(Source data)
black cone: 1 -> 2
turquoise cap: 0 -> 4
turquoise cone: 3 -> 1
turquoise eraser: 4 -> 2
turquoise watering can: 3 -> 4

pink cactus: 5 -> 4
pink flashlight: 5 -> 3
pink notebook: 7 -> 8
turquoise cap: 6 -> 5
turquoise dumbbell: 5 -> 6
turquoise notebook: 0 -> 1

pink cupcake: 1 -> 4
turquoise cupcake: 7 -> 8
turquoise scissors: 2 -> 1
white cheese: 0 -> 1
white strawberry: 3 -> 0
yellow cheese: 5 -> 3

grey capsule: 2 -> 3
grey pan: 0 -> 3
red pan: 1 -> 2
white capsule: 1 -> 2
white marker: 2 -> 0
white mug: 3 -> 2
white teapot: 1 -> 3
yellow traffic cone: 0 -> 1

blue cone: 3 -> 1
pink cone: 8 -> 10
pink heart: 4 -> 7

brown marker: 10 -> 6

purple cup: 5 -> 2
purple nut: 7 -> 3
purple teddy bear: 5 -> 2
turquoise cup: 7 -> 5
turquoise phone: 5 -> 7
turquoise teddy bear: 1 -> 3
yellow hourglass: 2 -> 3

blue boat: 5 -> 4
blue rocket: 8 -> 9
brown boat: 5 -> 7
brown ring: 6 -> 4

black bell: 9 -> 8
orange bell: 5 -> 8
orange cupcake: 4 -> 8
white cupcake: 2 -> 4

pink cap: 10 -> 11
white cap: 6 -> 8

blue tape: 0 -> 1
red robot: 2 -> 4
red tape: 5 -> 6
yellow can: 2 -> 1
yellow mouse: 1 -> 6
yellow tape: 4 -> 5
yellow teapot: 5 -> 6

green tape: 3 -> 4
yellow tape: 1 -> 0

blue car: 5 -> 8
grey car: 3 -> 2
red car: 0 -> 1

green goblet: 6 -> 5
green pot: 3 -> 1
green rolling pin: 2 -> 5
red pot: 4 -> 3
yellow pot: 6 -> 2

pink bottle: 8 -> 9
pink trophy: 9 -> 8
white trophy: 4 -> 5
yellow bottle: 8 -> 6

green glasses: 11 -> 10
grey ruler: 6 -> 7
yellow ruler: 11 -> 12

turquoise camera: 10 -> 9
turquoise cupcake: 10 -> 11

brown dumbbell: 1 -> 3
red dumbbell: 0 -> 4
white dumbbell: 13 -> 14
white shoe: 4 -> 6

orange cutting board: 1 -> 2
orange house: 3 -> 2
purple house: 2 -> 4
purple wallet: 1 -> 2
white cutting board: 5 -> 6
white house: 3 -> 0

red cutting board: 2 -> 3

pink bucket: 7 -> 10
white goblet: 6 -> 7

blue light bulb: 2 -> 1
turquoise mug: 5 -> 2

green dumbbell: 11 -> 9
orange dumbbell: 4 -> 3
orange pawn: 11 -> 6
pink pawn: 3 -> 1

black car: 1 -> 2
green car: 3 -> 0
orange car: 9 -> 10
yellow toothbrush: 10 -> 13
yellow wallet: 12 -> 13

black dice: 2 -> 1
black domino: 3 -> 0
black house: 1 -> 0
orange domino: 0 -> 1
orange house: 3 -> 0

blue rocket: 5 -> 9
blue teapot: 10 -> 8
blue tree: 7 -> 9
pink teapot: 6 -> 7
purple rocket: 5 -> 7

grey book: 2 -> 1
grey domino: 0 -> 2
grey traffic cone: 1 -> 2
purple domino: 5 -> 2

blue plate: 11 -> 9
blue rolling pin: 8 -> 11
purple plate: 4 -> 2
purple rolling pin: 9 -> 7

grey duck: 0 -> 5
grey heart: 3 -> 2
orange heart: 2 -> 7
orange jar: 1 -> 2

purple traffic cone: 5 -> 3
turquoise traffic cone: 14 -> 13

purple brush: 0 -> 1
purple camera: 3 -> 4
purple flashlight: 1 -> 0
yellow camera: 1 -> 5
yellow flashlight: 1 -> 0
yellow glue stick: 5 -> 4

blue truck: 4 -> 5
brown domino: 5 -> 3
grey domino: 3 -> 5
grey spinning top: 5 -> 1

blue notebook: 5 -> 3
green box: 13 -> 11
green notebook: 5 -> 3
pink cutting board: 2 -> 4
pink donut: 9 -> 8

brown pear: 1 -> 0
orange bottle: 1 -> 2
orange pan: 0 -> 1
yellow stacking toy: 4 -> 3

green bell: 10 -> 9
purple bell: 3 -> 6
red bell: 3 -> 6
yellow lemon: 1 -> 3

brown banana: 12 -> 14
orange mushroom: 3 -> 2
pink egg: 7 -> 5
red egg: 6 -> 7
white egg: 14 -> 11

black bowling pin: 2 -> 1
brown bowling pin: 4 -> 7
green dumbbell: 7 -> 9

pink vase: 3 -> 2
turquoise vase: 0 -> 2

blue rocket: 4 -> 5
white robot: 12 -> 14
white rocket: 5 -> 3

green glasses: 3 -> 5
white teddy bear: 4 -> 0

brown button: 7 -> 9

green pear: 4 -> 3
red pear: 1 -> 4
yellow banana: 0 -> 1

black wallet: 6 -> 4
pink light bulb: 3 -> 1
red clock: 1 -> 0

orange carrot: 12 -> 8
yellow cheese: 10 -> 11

Your goal: For every line in the entries above that contains "traffic", add one to a count, and give that number by itself.

Task response: 4